About this exercise: All the data that follows should be repeated exactly, without a single picture.

++++ Supplied records

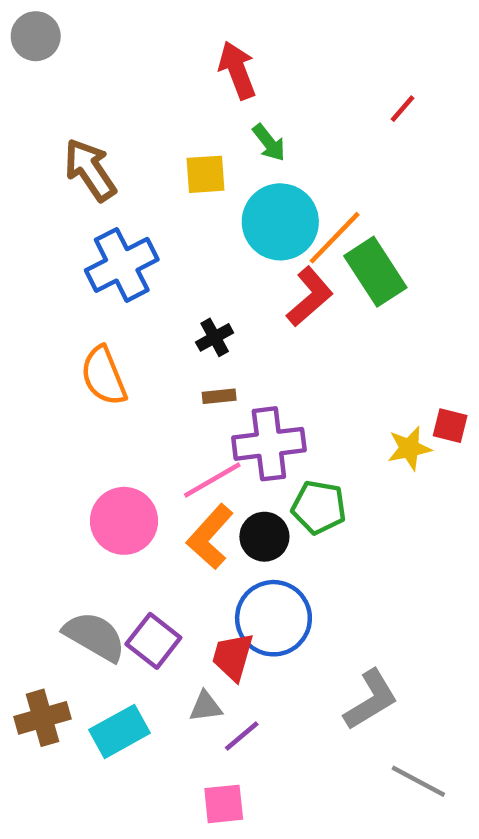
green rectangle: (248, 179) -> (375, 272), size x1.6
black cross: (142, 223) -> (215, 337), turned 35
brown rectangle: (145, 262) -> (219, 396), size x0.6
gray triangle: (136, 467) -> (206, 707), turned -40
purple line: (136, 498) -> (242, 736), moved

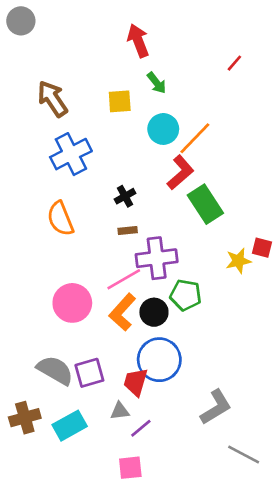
cyan circle: (280, 222) -> (163, 129), size x0.7
green rectangle: (375, 272) -> (205, 204), moved
purple square: (153, 641) -> (89, 373), turned 36

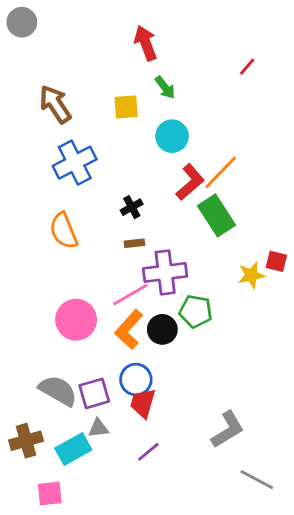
orange line: (195, 138) -> (221, 172), moved
blue circle: (159, 360) -> (136, 380), moved, size x0.7
gray triangle: (120, 411) -> (98, 428), moved
pink square: (130, 468) -> (50, 494), moved

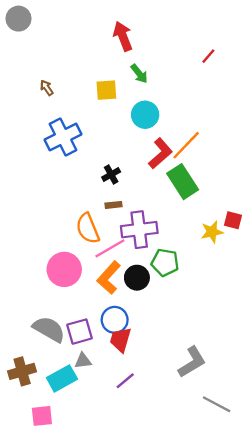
brown arrow: (55, 104) -> (47, 88), size x0.5
orange semicircle: (64, 231) -> (88, 228), moved

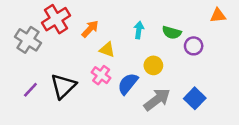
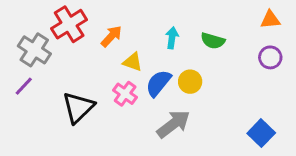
purple circle: (194, 46) -> (270, 57), moved
blue semicircle: (128, 84) -> (158, 83), moved
purple line: (30, 90) -> (24, 86), moved
blue square: (195, 98) -> (261, 133), moved
gray arrow: (157, 100) -> (173, 124), moved

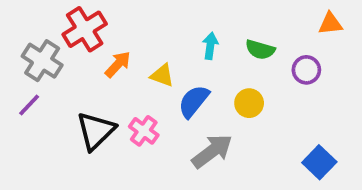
orange arrow: (111, 36) -> (118, 64), moved
purple circle: (270, 57) -> (306, 70), moved
yellow circle: (190, 82) -> (249, 103), moved
pink cross: (125, 94) -> (144, 131), moved

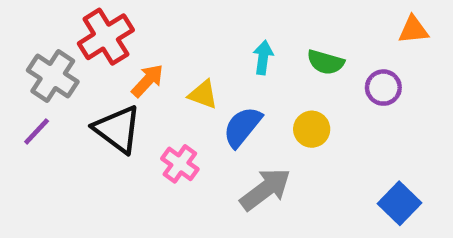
black triangle: (96, 131) -> (117, 129), moved, turned -39

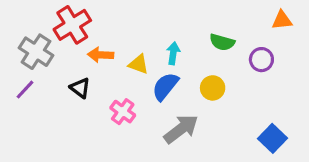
cyan arrow: (263, 58) -> (173, 53), moved
orange arrow: (148, 81) -> (101, 55), turned -130
black triangle: (117, 129) -> (80, 88), size x0.6

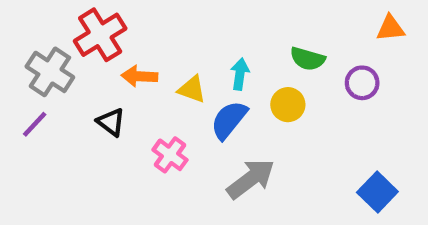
yellow circle: (213, 88) -> (288, 105), moved

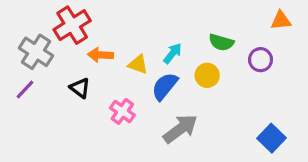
cyan arrow: (240, 74) -> (173, 53), turned 30

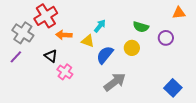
cyan arrow: (173, 53) -> (100, 26), moved
pink cross: (122, 111) -> (65, 72), moved

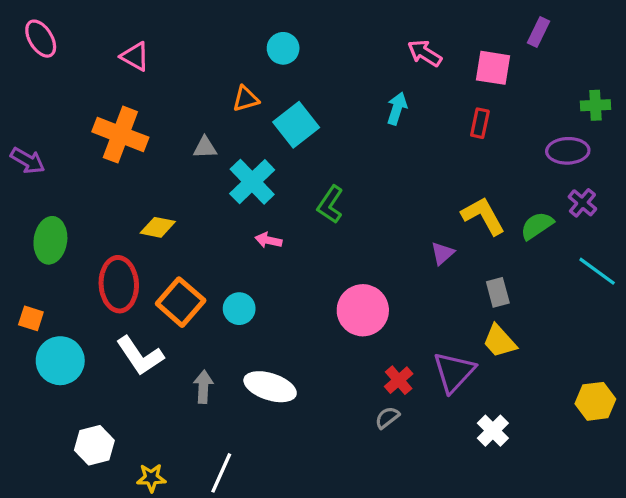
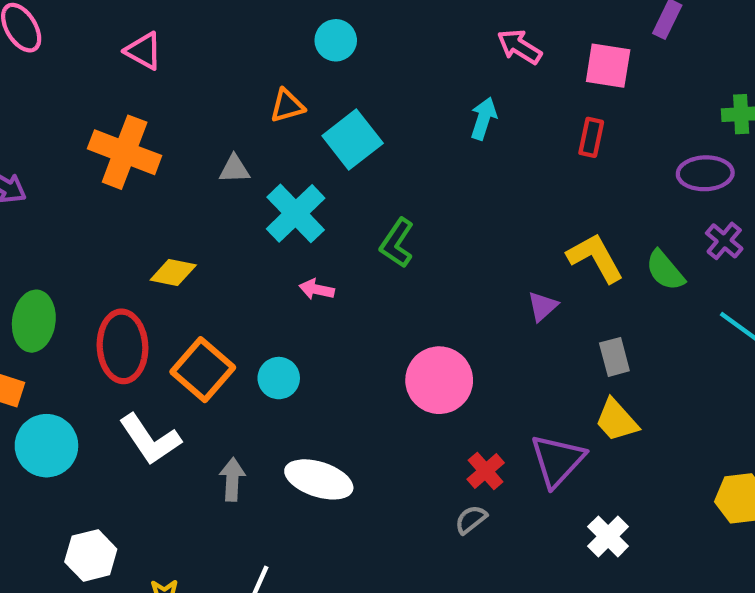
green semicircle: (537, 226) -> (665, 270), turned -96
green ellipse: (50, 240) -> (34, 321), moved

++++++++

Expected output:
green rectangle: (248, 179) -> (375, 272), size x1.6
black cross: (142, 223) -> (215, 337), turned 35
brown rectangle: (145, 262) -> (219, 396), size x0.6
gray triangle: (136, 467) -> (206, 707), turned -40
purple line: (136, 498) -> (242, 736), moved

cyan circle: (280, 222) -> (163, 129), size x0.7
green rectangle: (375, 272) -> (205, 204), moved
purple square: (153, 641) -> (89, 373), turned 36

orange line: (195, 138) -> (221, 172), moved
blue circle: (159, 360) -> (136, 380), moved, size x0.7
gray triangle: (120, 411) -> (98, 428), moved
pink square: (130, 468) -> (50, 494), moved

brown arrow: (55, 104) -> (47, 88), size x0.5
orange semicircle: (64, 231) -> (88, 228), moved

purple circle: (194, 46) -> (270, 57), moved
blue semicircle: (128, 84) -> (158, 83), moved
purple line: (30, 90) -> (24, 86), moved
blue square: (195, 98) -> (261, 133), moved
gray arrow: (157, 100) -> (173, 124), moved

orange arrow: (111, 36) -> (118, 64), moved
purple circle: (270, 57) -> (306, 70), moved
yellow circle: (190, 82) -> (249, 103), moved
pink cross: (125, 94) -> (144, 131), moved

black triangle: (96, 131) -> (117, 129), moved, turned -39

cyan arrow: (263, 58) -> (173, 53), moved
orange arrow: (148, 81) -> (101, 55), turned -130
black triangle: (117, 129) -> (80, 88), size x0.6

yellow circle: (213, 88) -> (288, 105), moved

cyan arrow: (240, 74) -> (173, 53), turned 30

cyan arrow: (173, 53) -> (100, 26), moved
pink cross: (122, 111) -> (65, 72), moved

green semicircle: (537, 226) -> (665, 270), turned -96
green ellipse: (50, 240) -> (34, 321), moved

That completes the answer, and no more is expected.